▶ _What this task involves_
The entries that follow must be given again exactly, with the pictures excluded.

=== Begin Enclosure ===

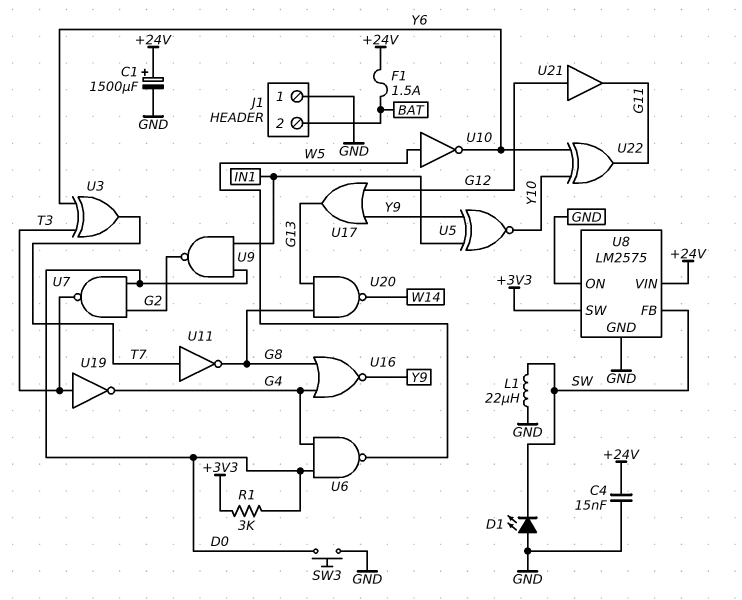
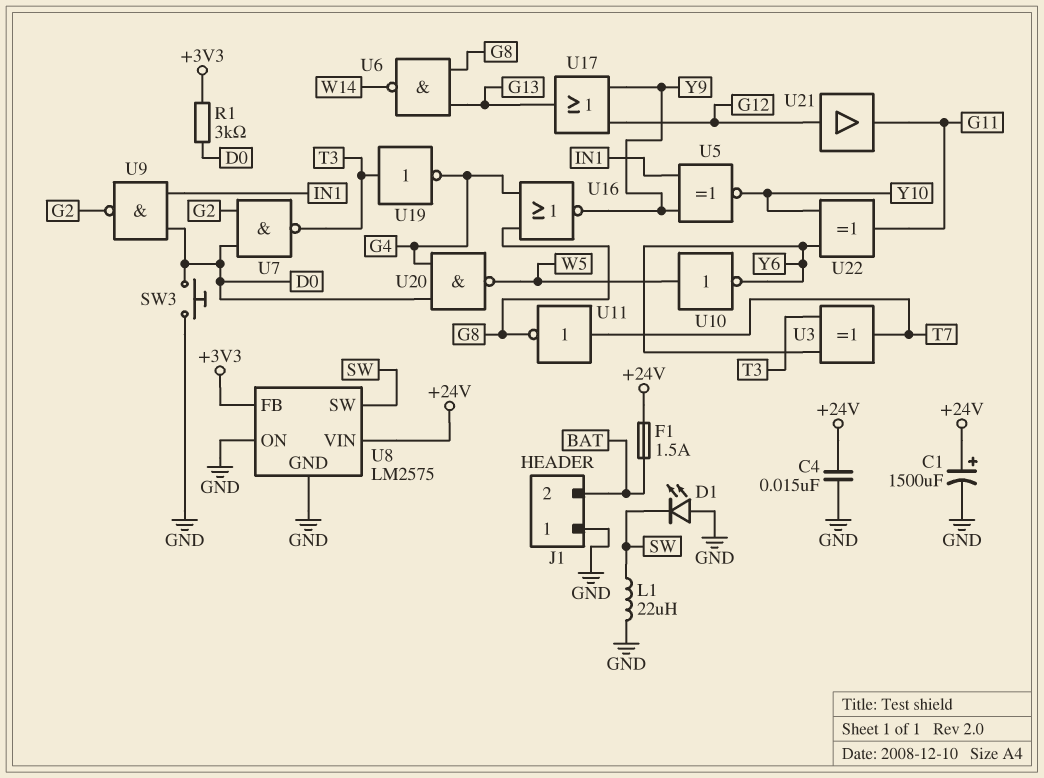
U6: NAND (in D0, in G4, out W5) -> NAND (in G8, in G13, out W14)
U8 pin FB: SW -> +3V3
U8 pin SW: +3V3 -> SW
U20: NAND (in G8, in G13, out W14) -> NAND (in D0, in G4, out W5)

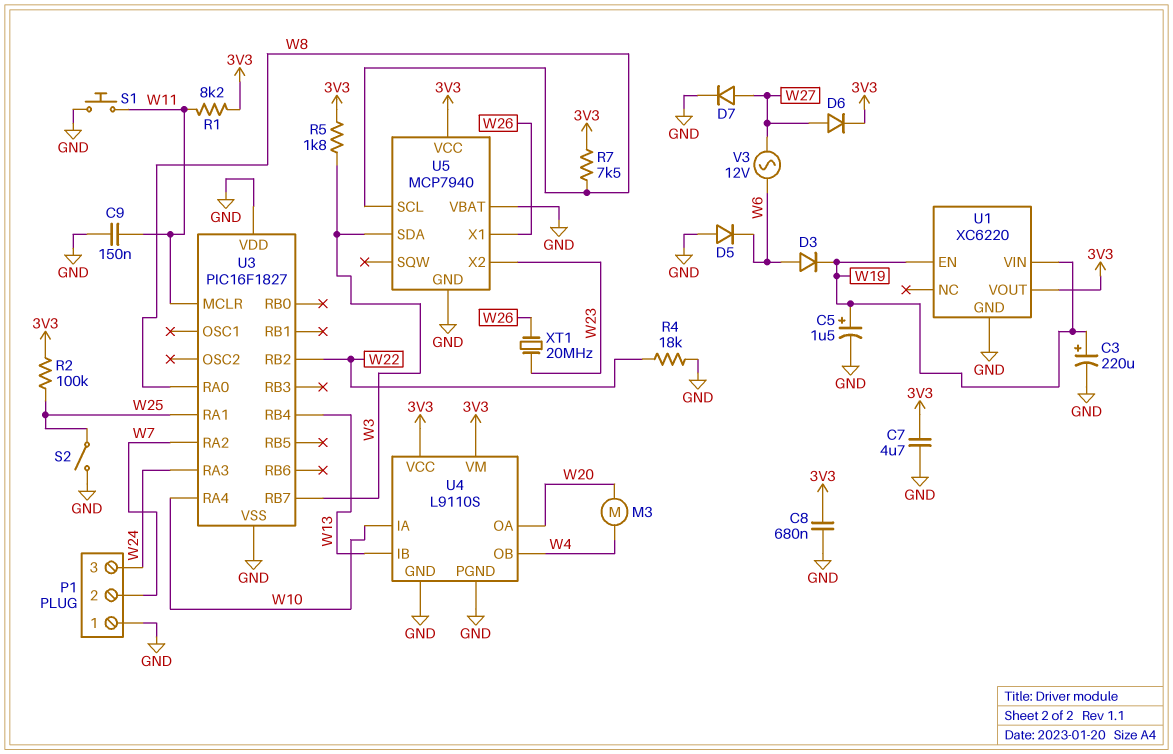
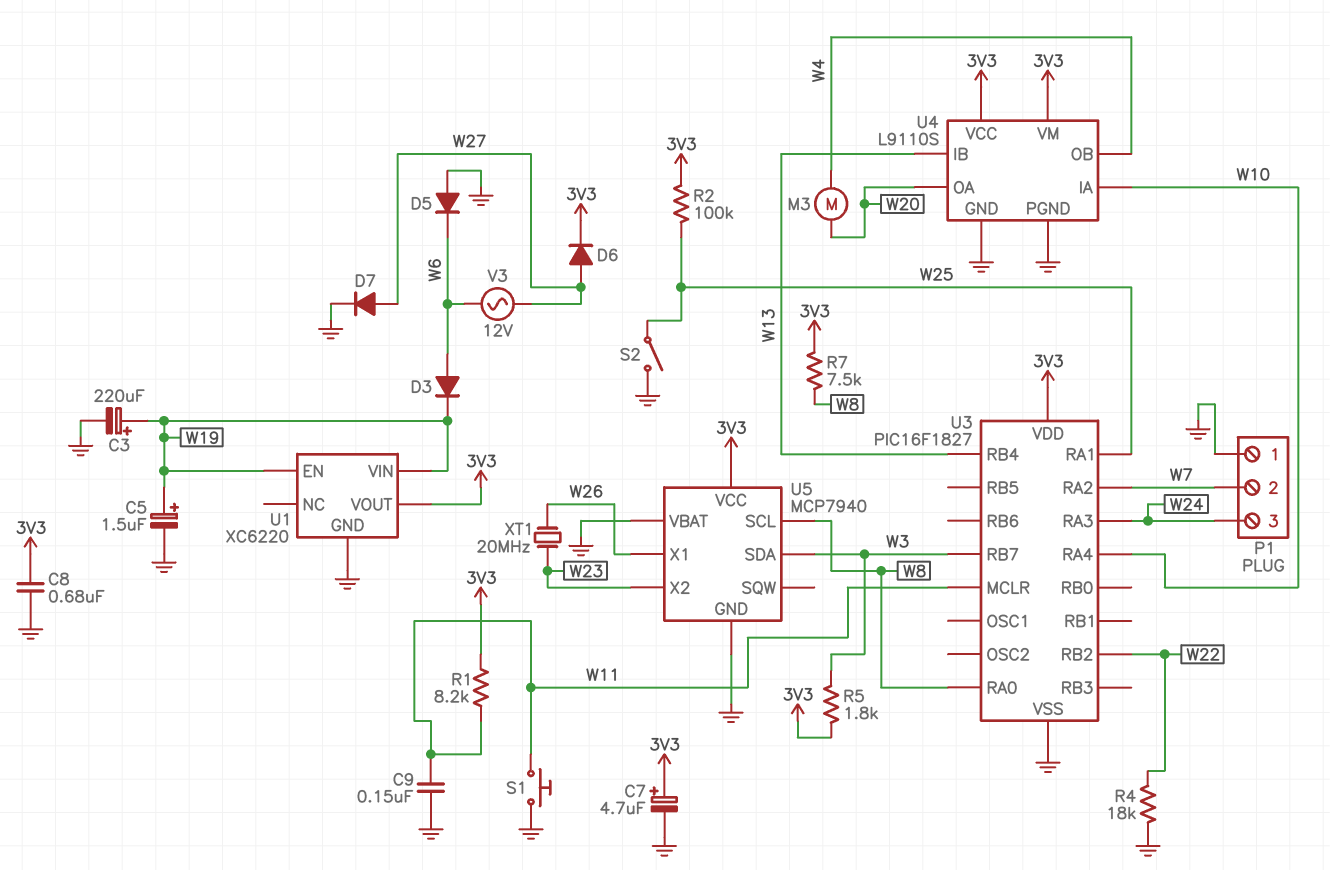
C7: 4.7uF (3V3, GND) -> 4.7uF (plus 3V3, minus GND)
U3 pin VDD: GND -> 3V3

=== End Enclosure ===

▶ _Solution to this task_
U6: NAND (in D0, in G4, out W5) -> NAND (in G8, in G13, out W14)
U8 pin FB: SW -> +3V3
U8 pin SW: +3V3 -> SW
U20: NAND (in G8, in G13, out W14) -> NAND (in D0, in G4, out W5)

C7: 4.7uF (3V3, GND) -> 4.7uF (plus 3V3, minus GND)
U3 pin VDD: GND -> 3V3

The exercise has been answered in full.